START Data supplied

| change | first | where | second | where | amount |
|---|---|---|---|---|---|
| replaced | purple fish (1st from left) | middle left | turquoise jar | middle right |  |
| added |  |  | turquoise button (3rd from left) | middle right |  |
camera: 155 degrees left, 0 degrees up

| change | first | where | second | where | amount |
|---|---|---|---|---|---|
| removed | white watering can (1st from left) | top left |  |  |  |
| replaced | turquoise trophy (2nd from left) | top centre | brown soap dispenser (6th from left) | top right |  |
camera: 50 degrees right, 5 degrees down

END Data supplied

With nothing left out, copy every record exactly.

| change | first | where | second | where | amount |
|---|---|---|---|---|---|
| replaced | purple fish (1st from left) | middle left | turquoise jar | middle right |  |
| added |  |  | turquoise button (3rd from left) | middle right |  |
camera: 155 degrees left, 0 degrees up

| change | first | where | second | where | amount |
|---|---|---|---|---|---|
| removed | white watering can (1st from left) | top left |  |  |  |
| replaced | turquoise trophy (2nd from left) | top centre | brown soap dispenser (6th from left) | top right |  |
camera: 50 degrees right, 5 degrees down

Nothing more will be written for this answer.